For this task, output every entry below exactly and omit the pictures.

Object change listings:
· · · · ·

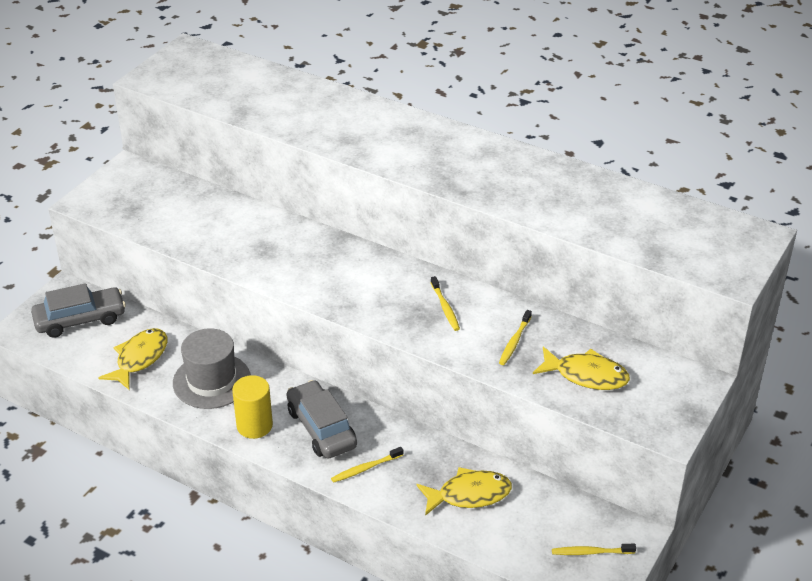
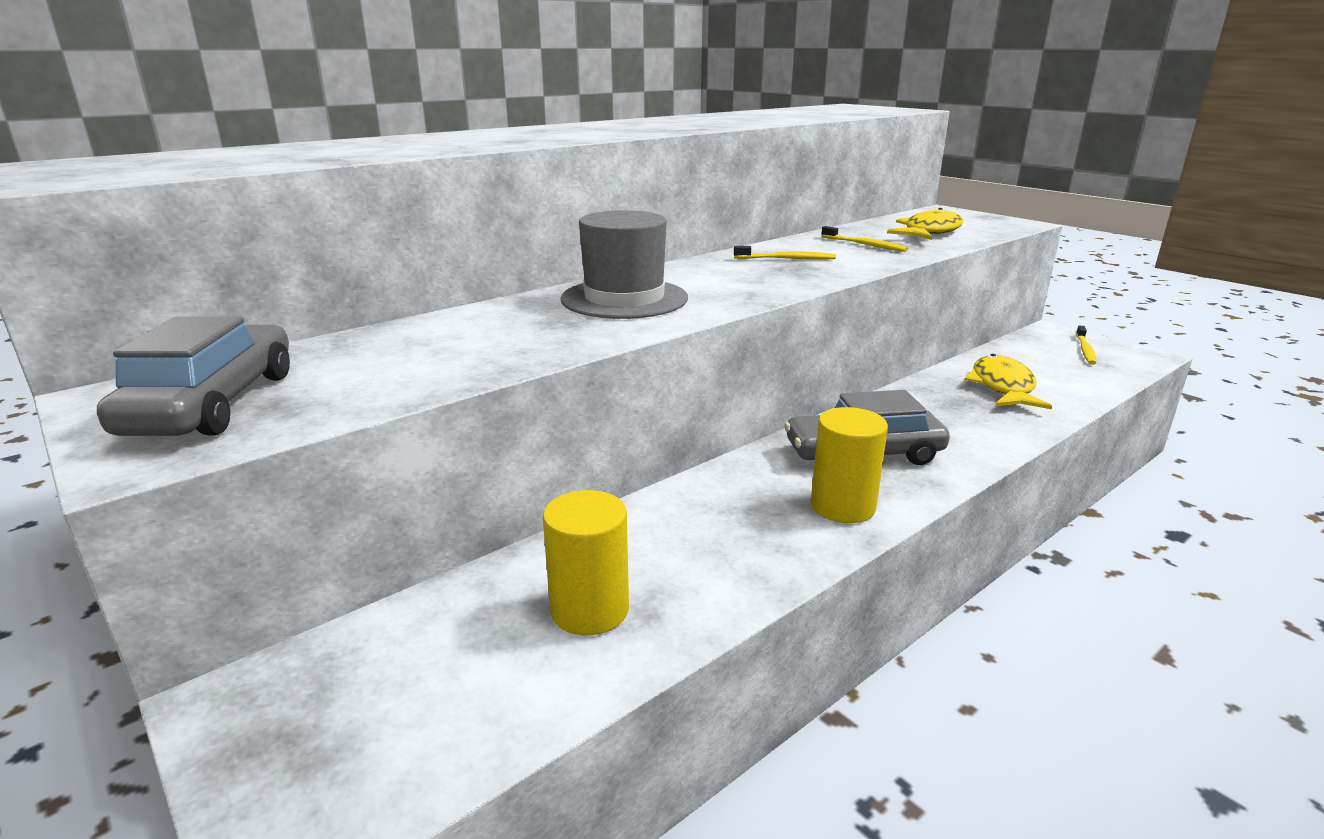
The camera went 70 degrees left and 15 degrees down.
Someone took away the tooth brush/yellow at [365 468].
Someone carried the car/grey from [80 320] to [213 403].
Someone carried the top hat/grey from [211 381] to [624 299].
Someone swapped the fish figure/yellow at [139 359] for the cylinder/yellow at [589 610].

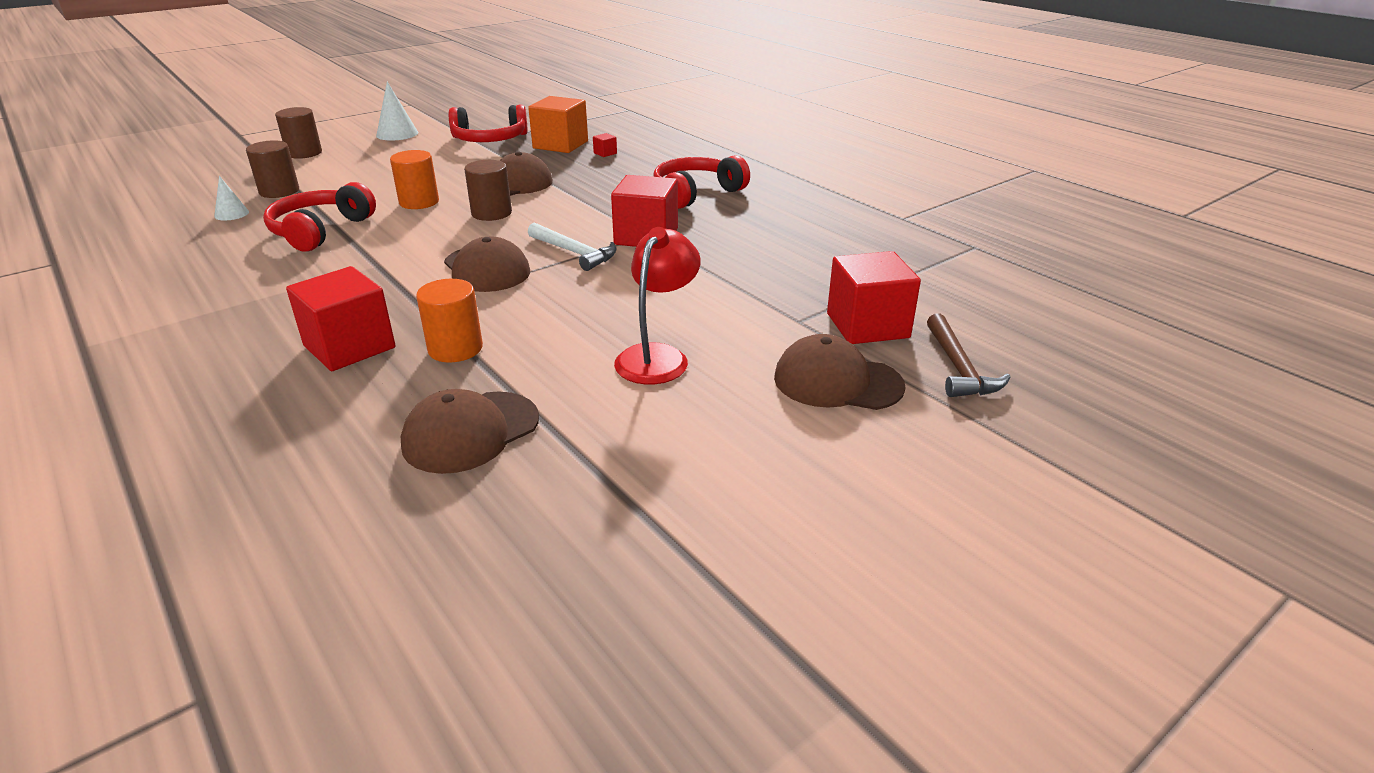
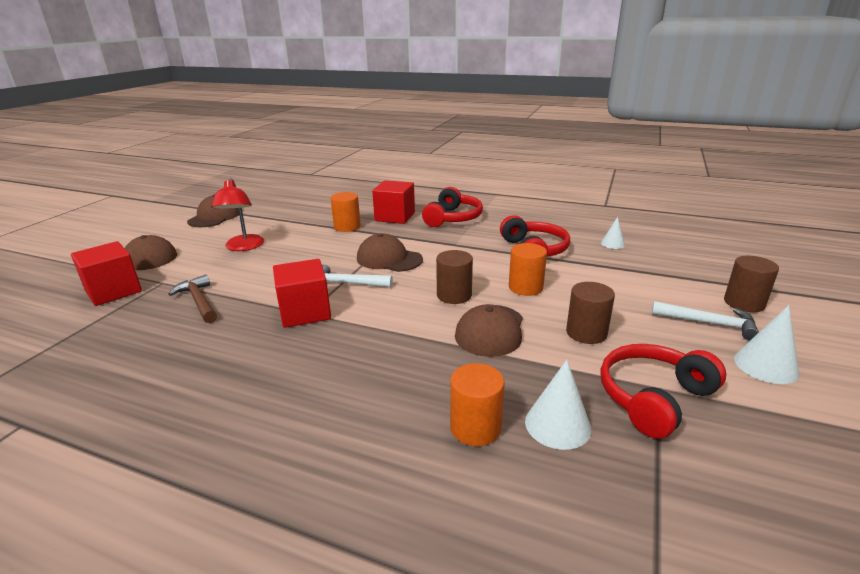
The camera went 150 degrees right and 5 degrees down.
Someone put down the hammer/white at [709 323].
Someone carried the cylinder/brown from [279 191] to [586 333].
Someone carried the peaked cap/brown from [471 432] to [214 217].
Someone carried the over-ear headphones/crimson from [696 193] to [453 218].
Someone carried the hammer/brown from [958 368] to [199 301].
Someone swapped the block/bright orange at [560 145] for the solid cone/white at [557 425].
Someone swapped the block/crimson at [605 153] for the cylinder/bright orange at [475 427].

· · · · ·

> _Response to the exercise_:
The camera went 70 degrees left and 15 degrees down.
Someone took away the tooth brush/yellow at [365 468].
Someone carried the car/grey from [80 320] to [213 403].
Someone carried the top hat/grey from [211 381] to [624 299].
Someone swapped the fish figure/yellow at [139 359] for the cylinder/yellow at [589 610].

The camera went 150 degrees right and 5 degrees down.
Someone put down the hammer/white at [709 323].
Someone carried the cylinder/brown from [279 191] to [586 333].
Someone carried the peaked cap/brown from [471 432] to [214 217].
Someone carried the over-ear headphones/crimson from [696 193] to [453 218].
Someone carried the hammer/brown from [958 368] to [199 301].
Someone swapped the block/bright orange at [560 145] for the solid cone/white at [557 425].
Someone swapped the block/crimson at [605 153] for the cylinder/bright orange at [475 427].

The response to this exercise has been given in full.